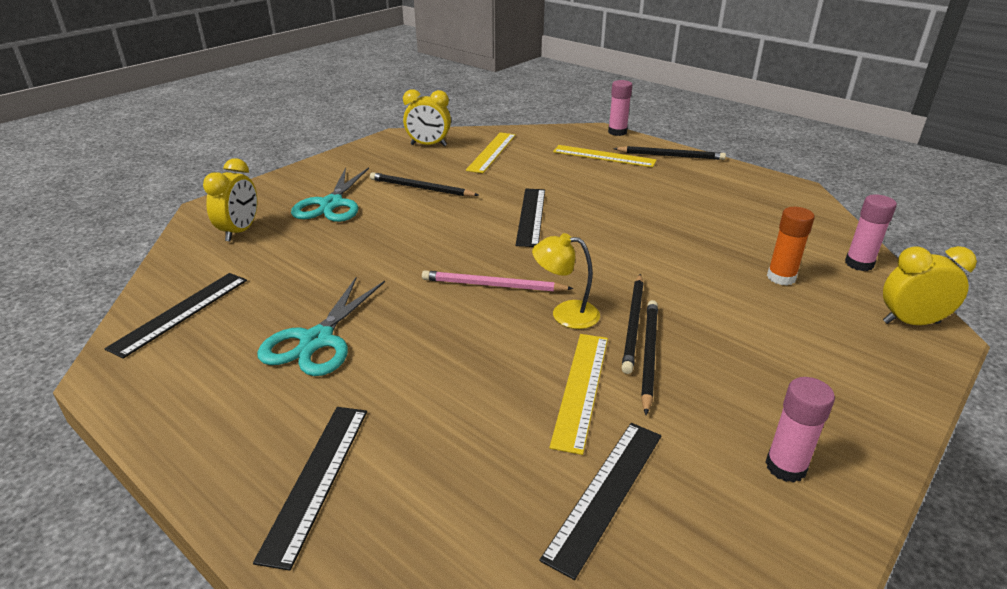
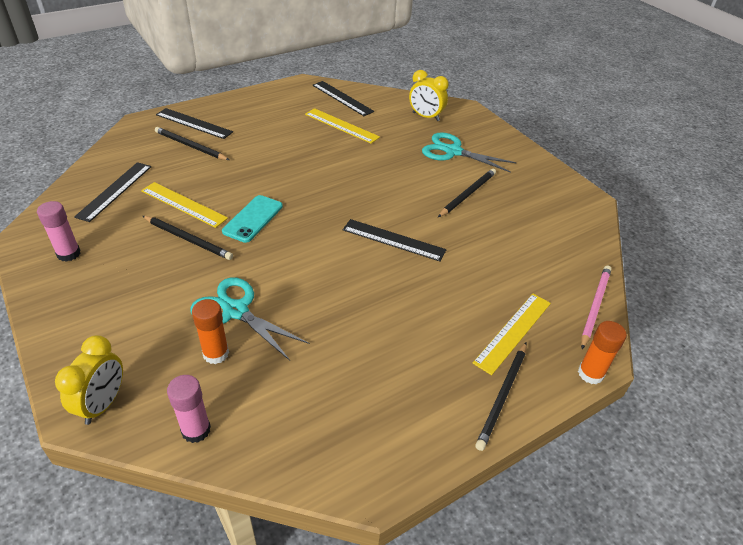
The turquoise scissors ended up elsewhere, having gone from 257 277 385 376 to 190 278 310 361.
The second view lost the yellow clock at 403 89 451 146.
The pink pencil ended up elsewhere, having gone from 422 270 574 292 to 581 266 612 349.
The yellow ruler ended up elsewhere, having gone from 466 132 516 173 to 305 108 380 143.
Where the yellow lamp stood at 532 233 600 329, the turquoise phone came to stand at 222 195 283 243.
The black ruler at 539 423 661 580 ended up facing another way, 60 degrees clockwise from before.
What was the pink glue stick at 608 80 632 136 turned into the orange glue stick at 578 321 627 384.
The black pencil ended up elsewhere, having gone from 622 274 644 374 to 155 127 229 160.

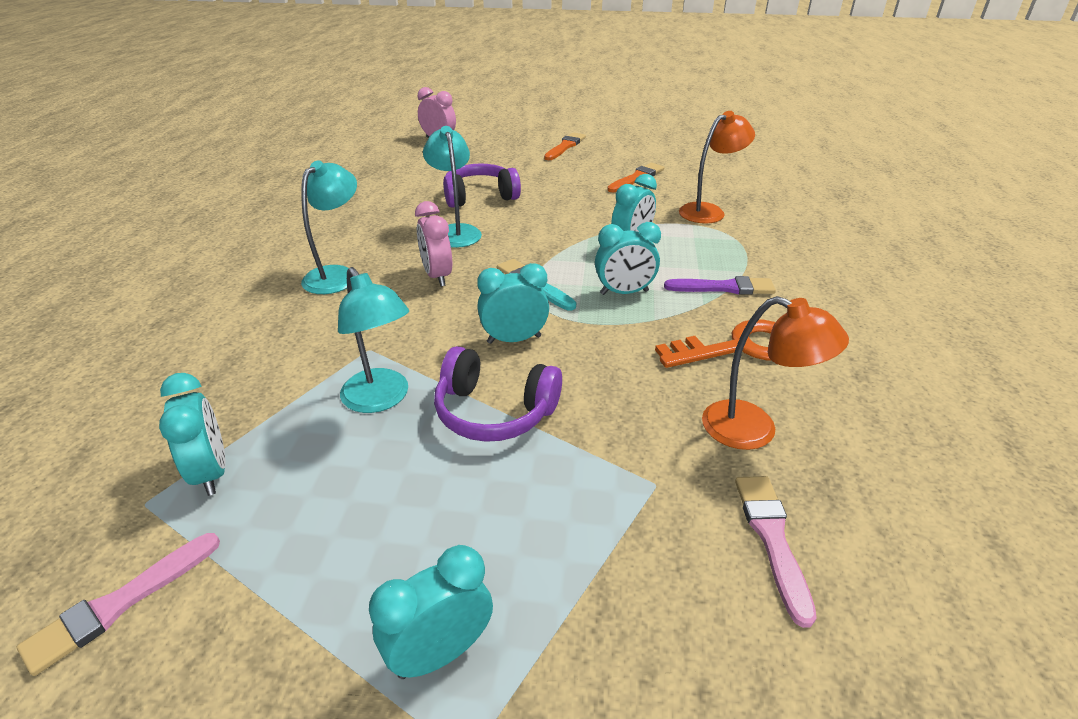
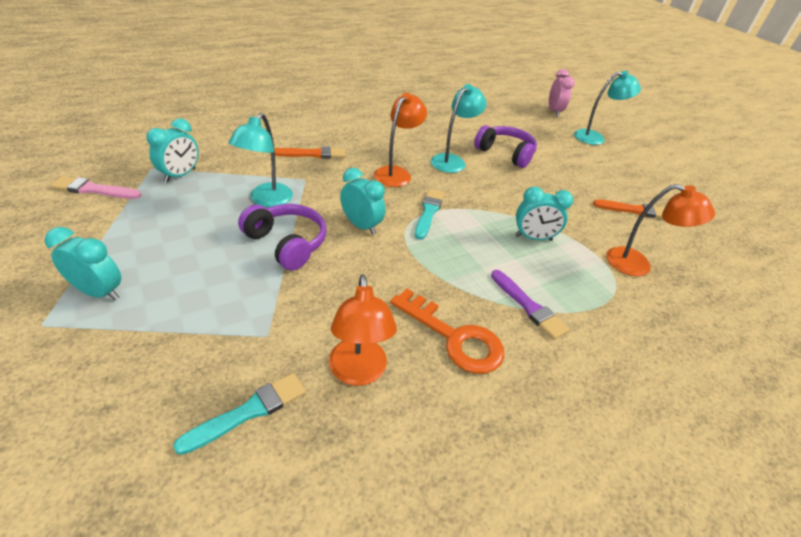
The turquoise lamp ended up elsewhere, having gone from 301 160 357 294 to 574 71 641 145.
Where the pink clock stood at 415 201 452 286, the orange lamp came to stand at 374 92 427 187.
The purple headphones at 434 346 562 442 ended up facing another way, 150 degrees clockwise from before.
The orange brush ended up elsewhere, having gone from 544 132 586 160 to 274 146 346 159.
The second view lost the turquoise clock at 595 222 661 295.
What was the pink brush at 735 476 817 628 turned into the turquoise brush at 173 373 306 455.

→ **Description of the task**: Extract from the data every line where "degrees" shows up.

→ **Answer below**:
The black ruler at 539 423 661 580 ended up facing another way, 60 degrees clockwise from before.
The purple headphones at 434 346 562 442 ended up facing another way, 150 degrees clockwise from before.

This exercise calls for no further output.